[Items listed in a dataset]
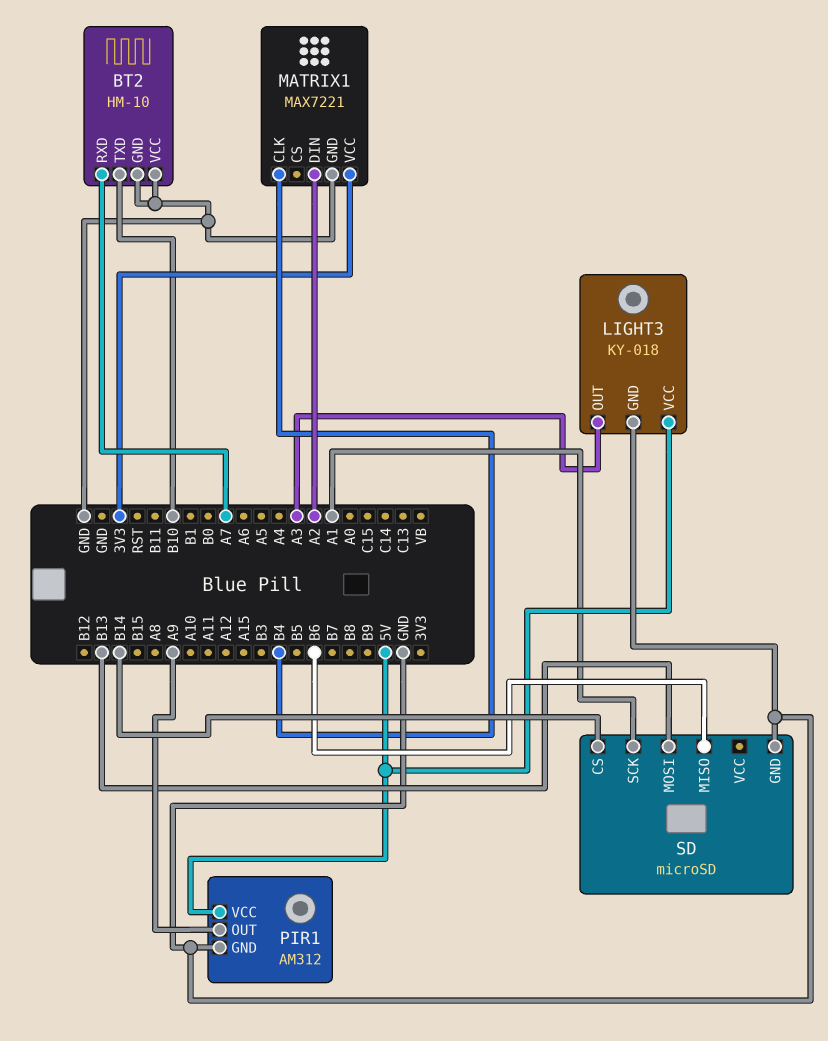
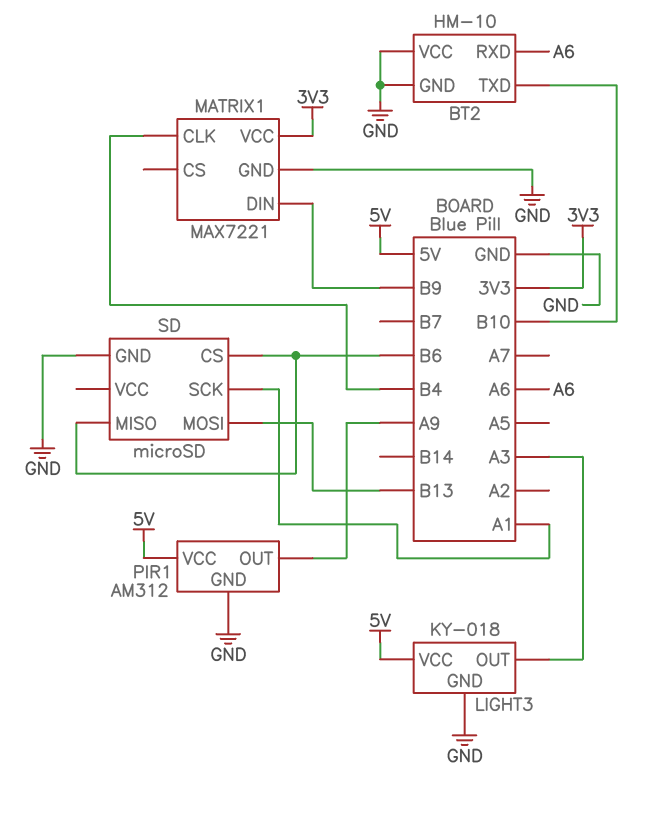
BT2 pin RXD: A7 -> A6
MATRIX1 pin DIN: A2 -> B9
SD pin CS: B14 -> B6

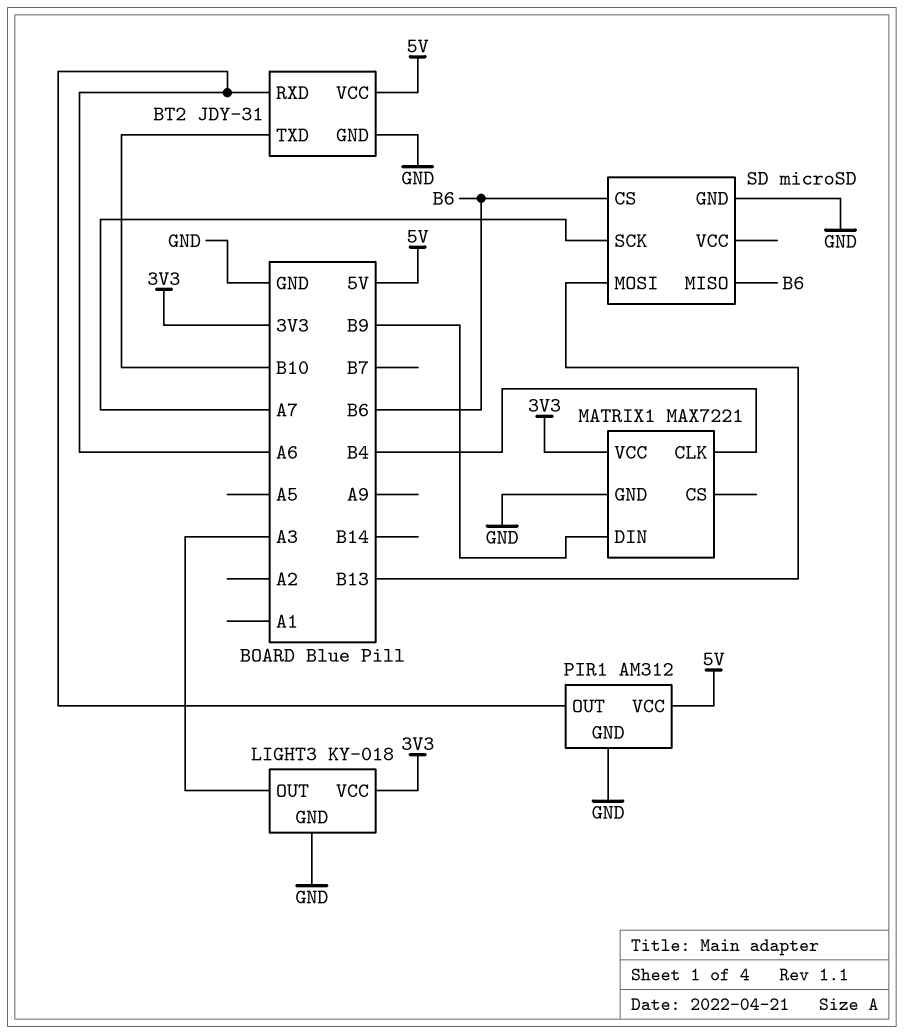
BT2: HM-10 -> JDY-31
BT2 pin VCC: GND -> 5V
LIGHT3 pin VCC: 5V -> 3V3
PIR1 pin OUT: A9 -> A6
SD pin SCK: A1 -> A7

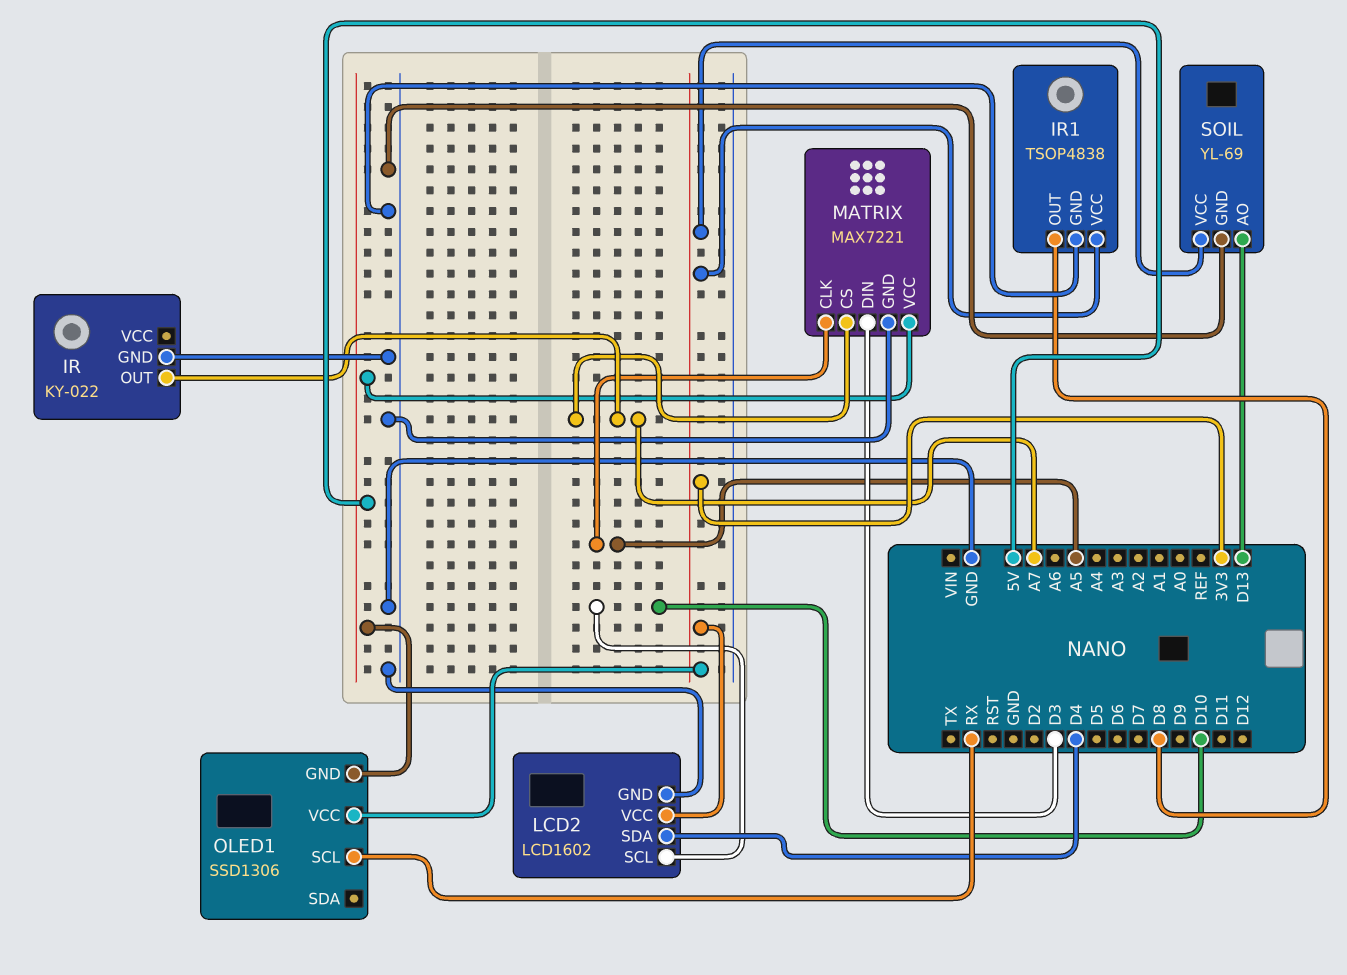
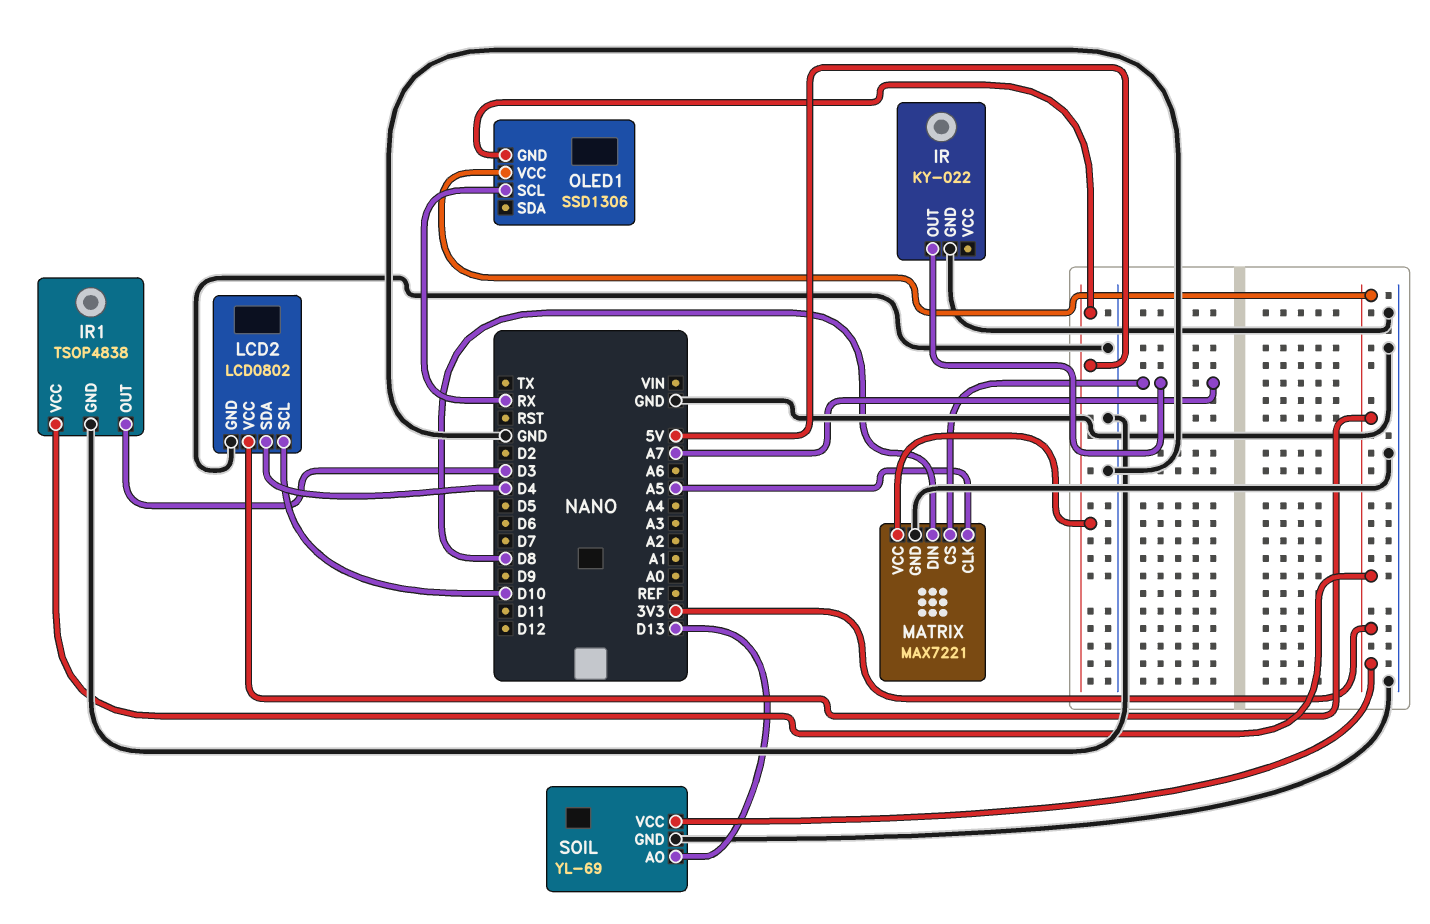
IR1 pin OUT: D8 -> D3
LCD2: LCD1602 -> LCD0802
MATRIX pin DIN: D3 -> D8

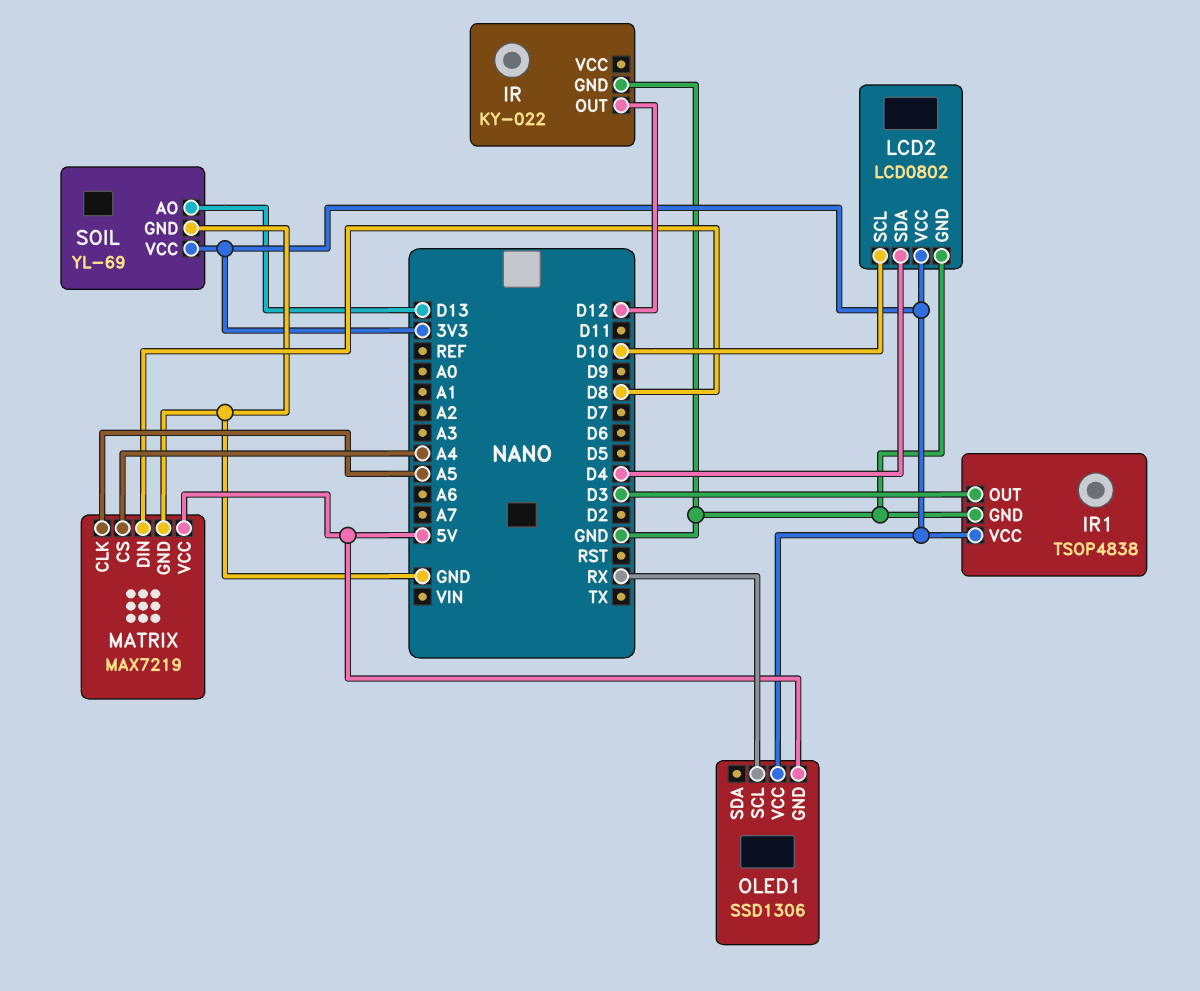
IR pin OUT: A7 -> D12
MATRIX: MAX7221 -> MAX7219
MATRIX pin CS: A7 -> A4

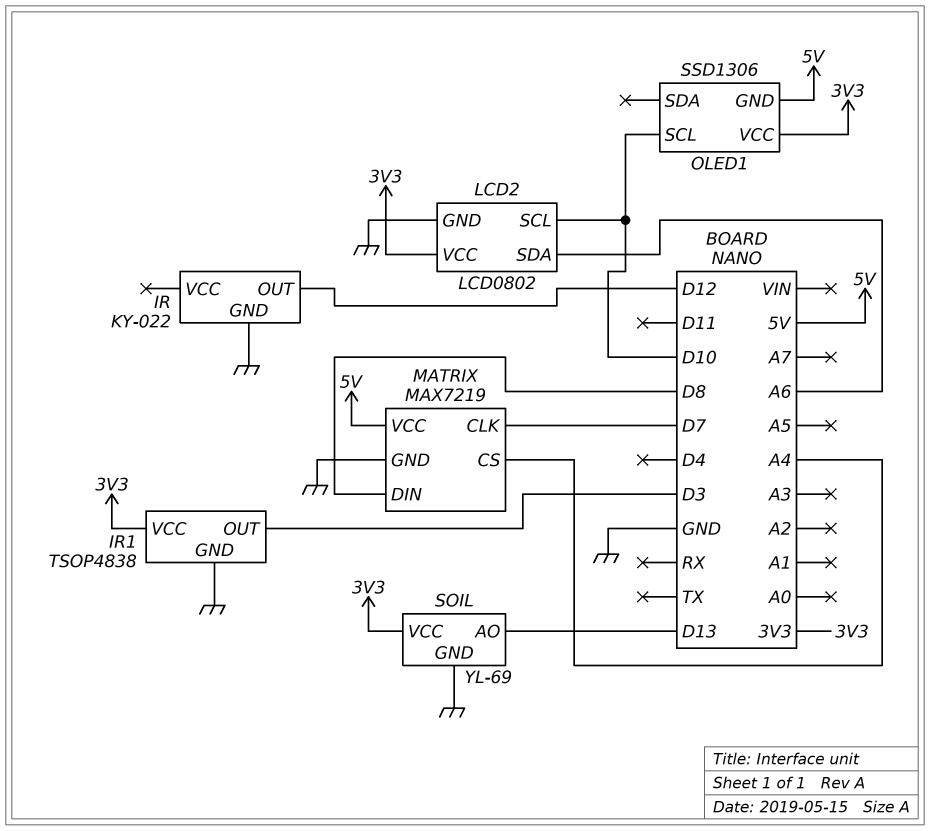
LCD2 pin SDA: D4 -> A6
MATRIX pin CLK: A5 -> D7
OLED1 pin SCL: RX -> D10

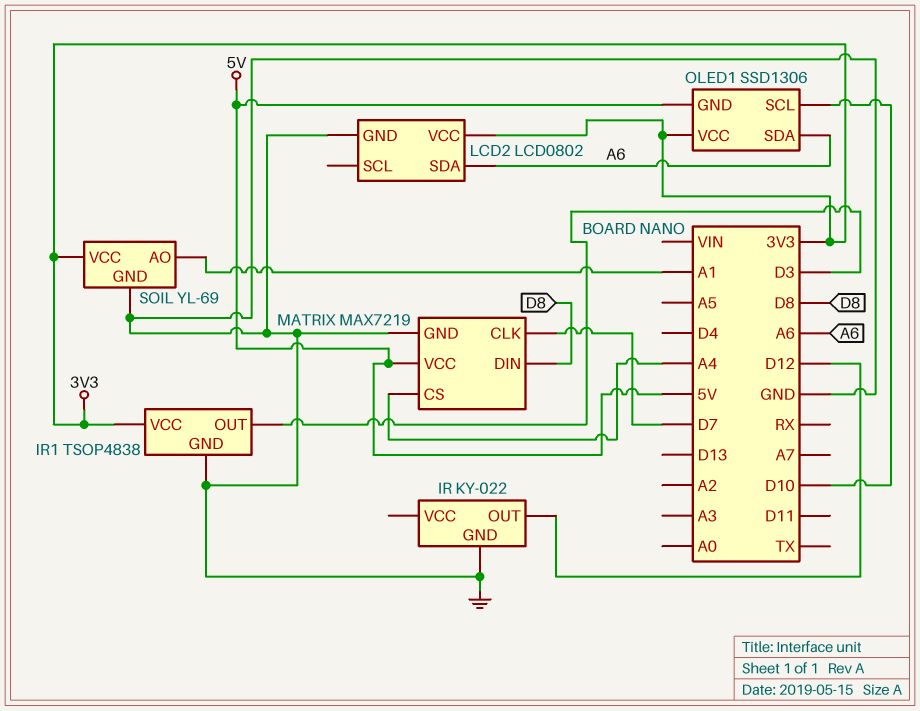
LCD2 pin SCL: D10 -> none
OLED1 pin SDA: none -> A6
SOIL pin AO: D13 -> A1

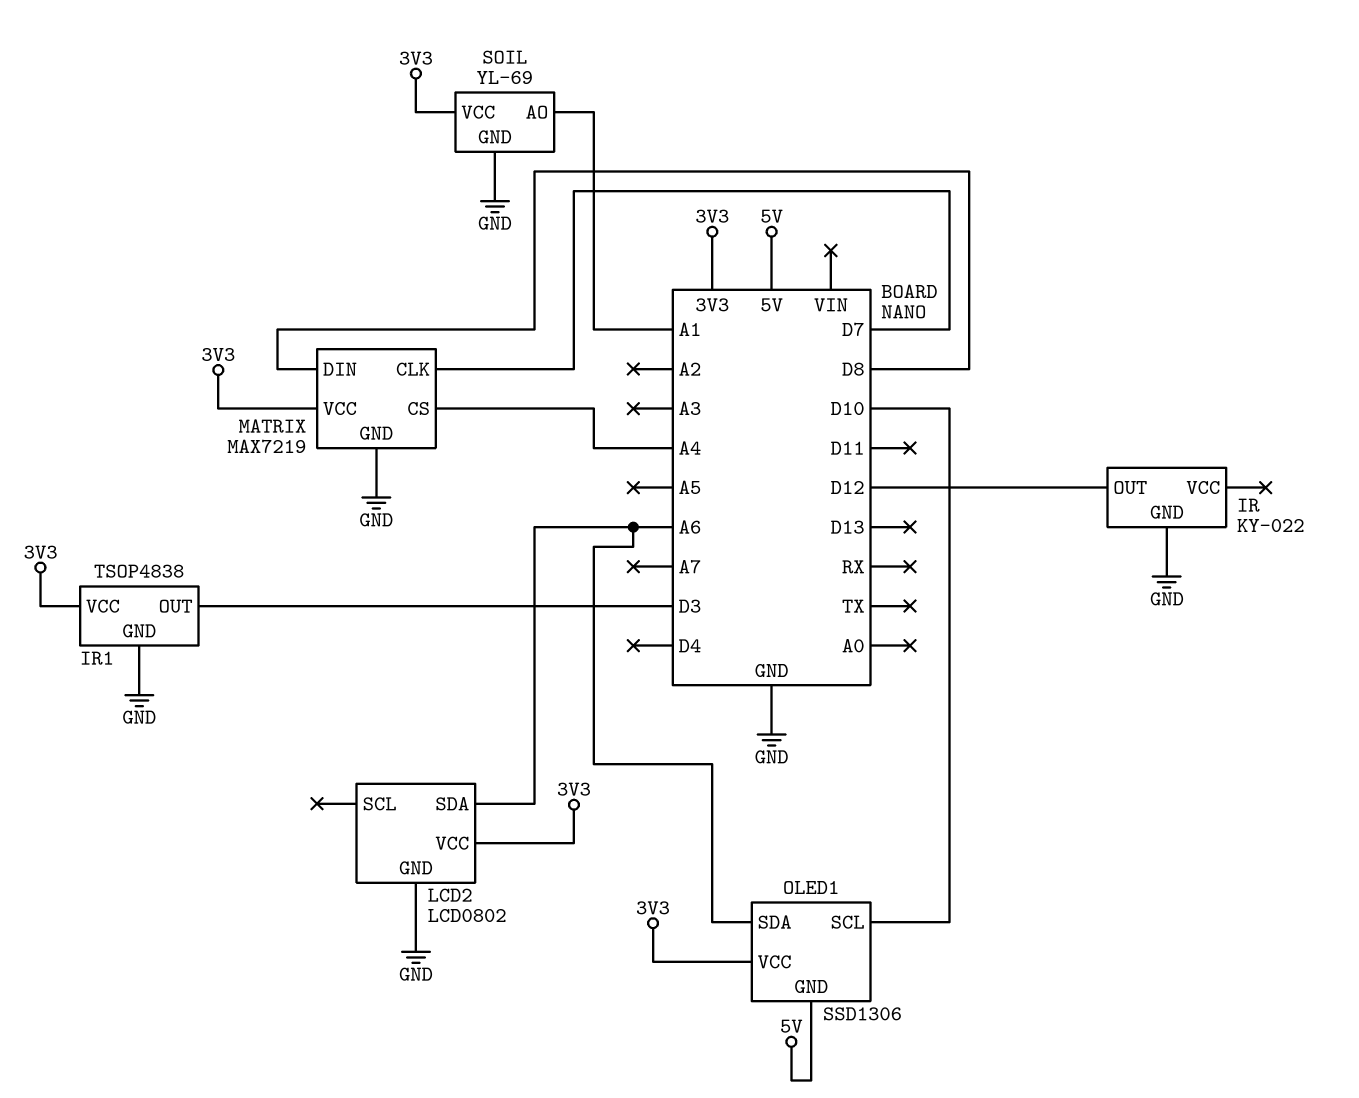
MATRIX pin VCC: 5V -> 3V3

_What you need to do_
What is needed is each line from the records with the word "none" in it.

_Exercise output_
LCD2 pin SCL: D10 -> none
OLED1 pin SDA: none -> A6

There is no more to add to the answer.